++++ Dataset records
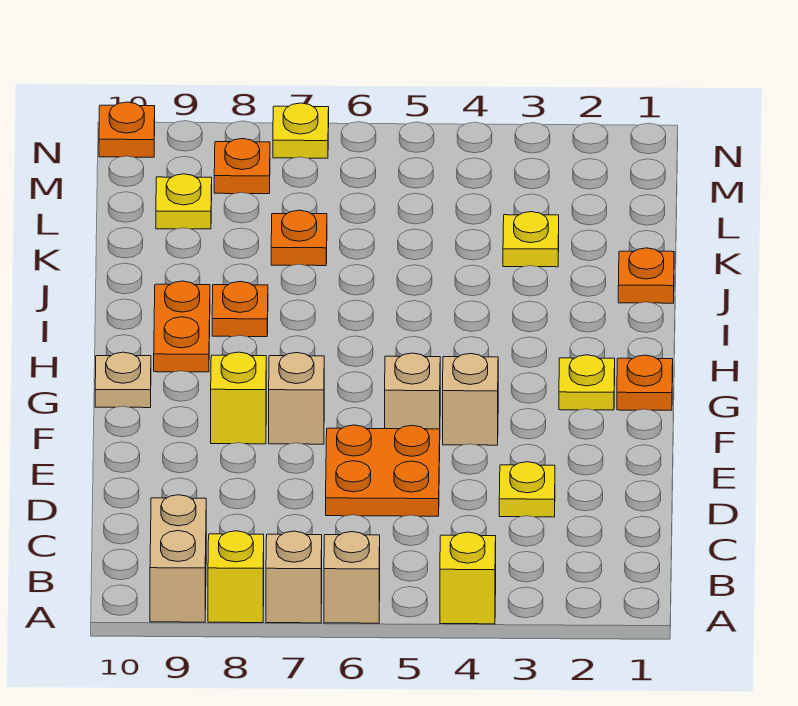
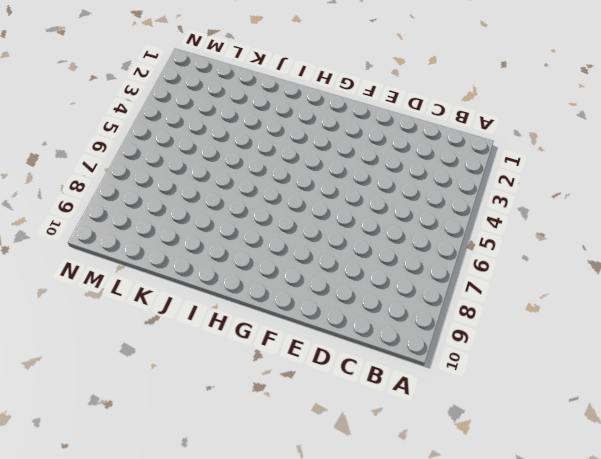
none -> yellow brick A4 level 1
none -> tan brick A6 level 1
none -> tan brick A7 level 1

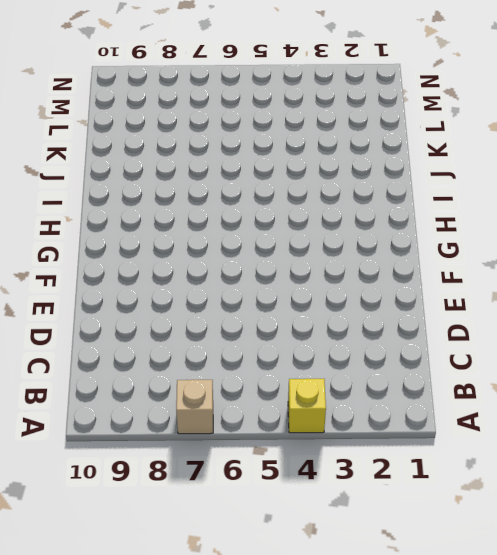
none -> tan brick A6 level 1
none -> yellow brick A8 level 1
none -> tan brick A9:B9 level 1

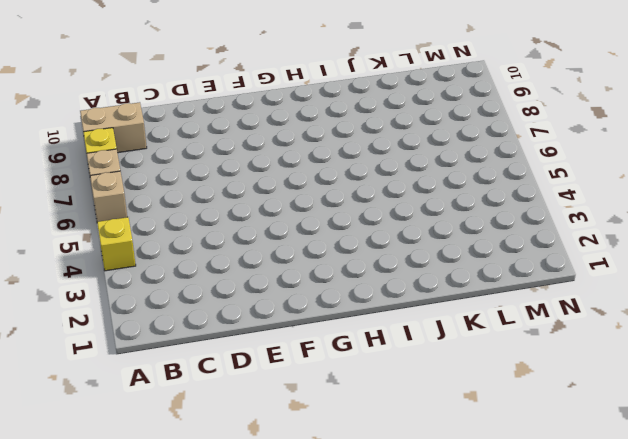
none -> yellow plate D3 level 1
none -> orange plate D5:E6 level 1
none -> tan brick F4 level 1

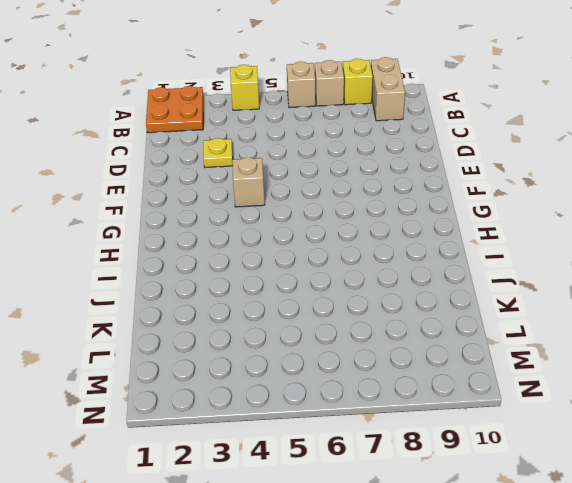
orange plate A1:B2 level 1 -> orange plate D5:E6 level 1
none -> tan brick F5 level 1
none -> tan brick F7 level 1
none -> yellow brick F8 level 1

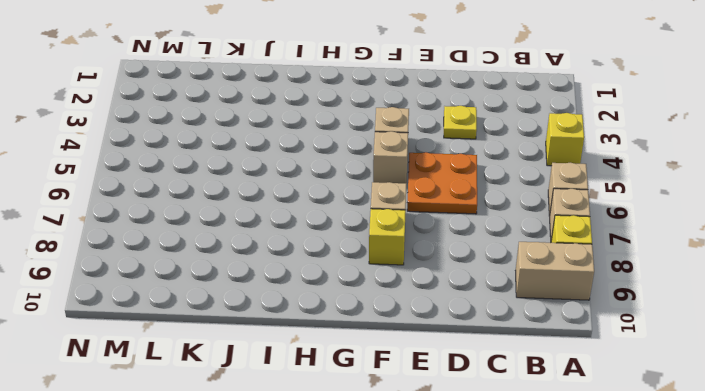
none -> orange plate G1 level 1
none -> yellow plate G2 level 1
none -> tan plate G10 level 1

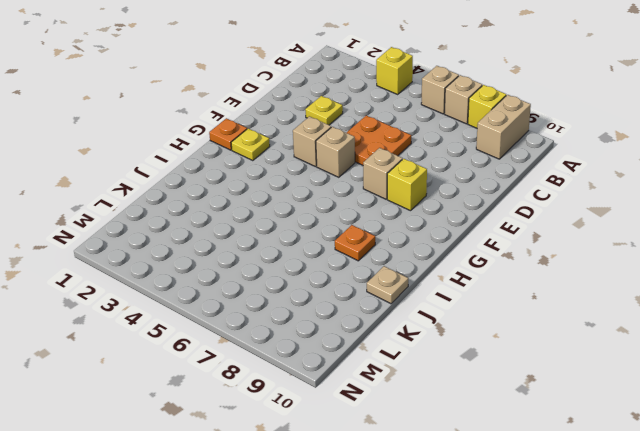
tan plate J10 level 1 -> tan plate G10 level 1
none -> orange plate H9:I9 level 1
none -> orange plate J1 level 1
none -> yellow plate K3 level 1

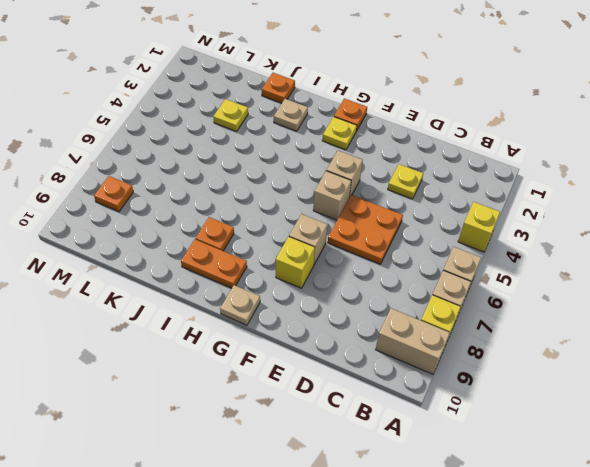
tan plate I2 level 1 -> none
none -> orange plate K7 level 1
none -> yellow plate L9 level 1
none -> yellow plate N7 level 1

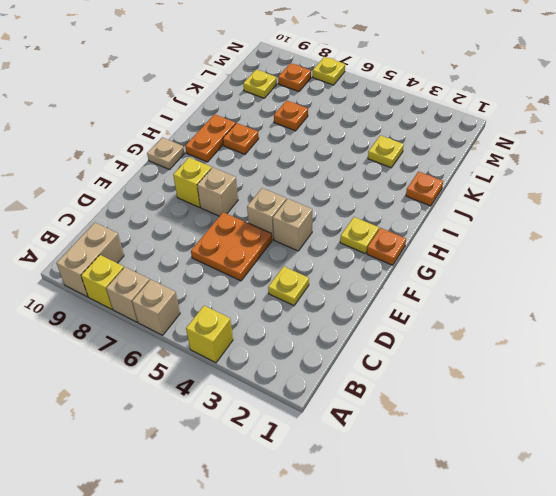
none -> orange plate N10 level 1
++++++++
What you will do: Output the records verbatim without pictures.

Response:
none -> yellow brick A4 level 1
none -> tan brick A6 level 1
none -> tan brick A7 level 1

none -> tan brick A6 level 1
none -> yellow brick A8 level 1
none -> tan brick A9:B9 level 1

none -> yellow plate D3 level 1
none -> orange plate D5:E6 level 1
none -> tan brick F4 level 1

orange plate A1:B2 level 1 -> orange plate D5:E6 level 1
none -> tan brick F5 level 1
none -> tan brick F7 level 1
none -> yellow brick F8 level 1

none -> orange plate G1 level 1
none -> yellow plate G2 level 1
none -> tan plate G10 level 1

tan plate J10 level 1 -> tan plate G10 level 1
none -> orange plate H9:I9 level 1
none -> orange plate J1 level 1
none -> yellow plate K3 level 1

tan plate I2 level 1 -> none
none -> orange plate K7 level 1
none -> yellow plate L9 level 1
none -> yellow plate N7 level 1

none -> orange plate N10 level 1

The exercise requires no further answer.